# [Stored data]
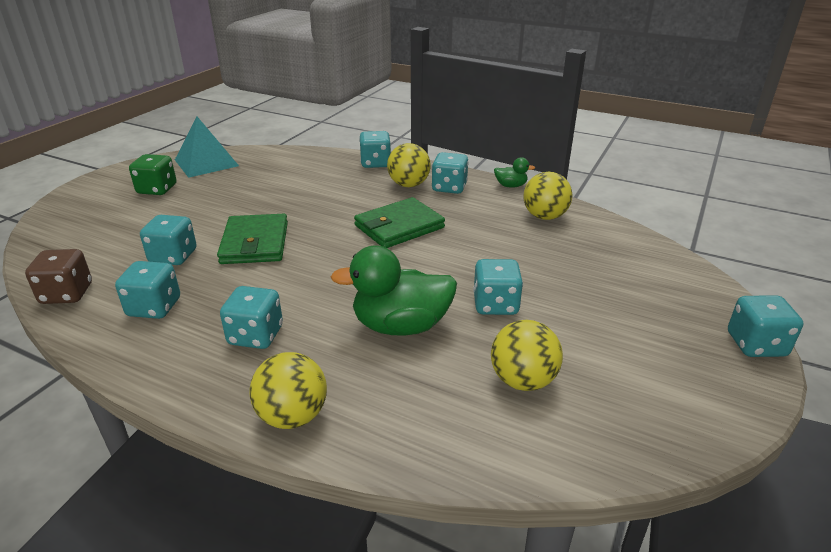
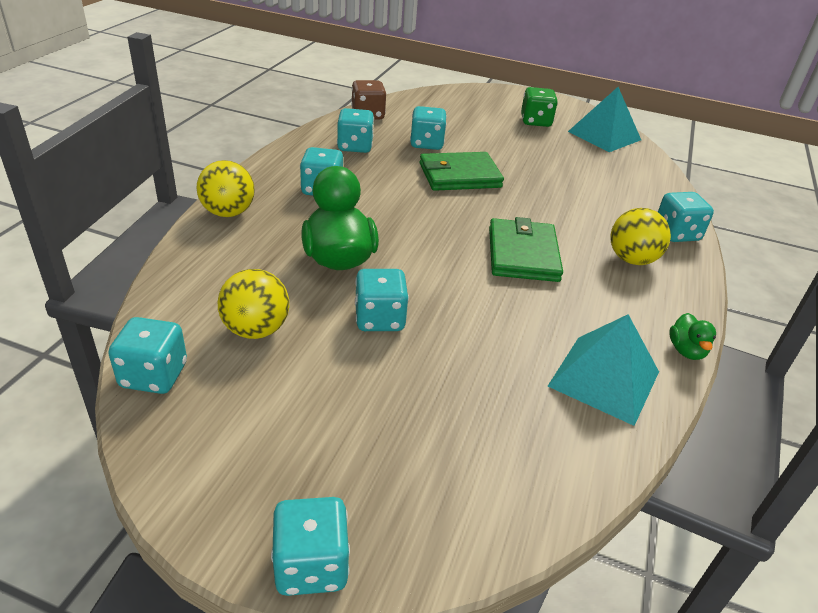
camera: 80 degrees right, 5 degrees up
green wallet [354,197,445,248] -> green wallet turned 45 degrees clockwise [489,217,563,282]
turquoise dice [432,152,469,194] -> turquoise dice moved to [108,317,187,394]
yellow ball [523,172,572,220] -> turquoise pyramid [548,314,659,426]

# [Try it]
Skipping any pictures, transcribe the full listing exactly.

# [Response]
camera: 80 degrees right, 5 degrees up
green wallet [354,197,445,248] -> green wallet turned 45 degrees clockwise [489,217,563,282]
turquoise dice [432,152,469,194] -> turquoise dice moved to [108,317,187,394]
yellow ball [523,172,572,220] -> turquoise pyramid [548,314,659,426]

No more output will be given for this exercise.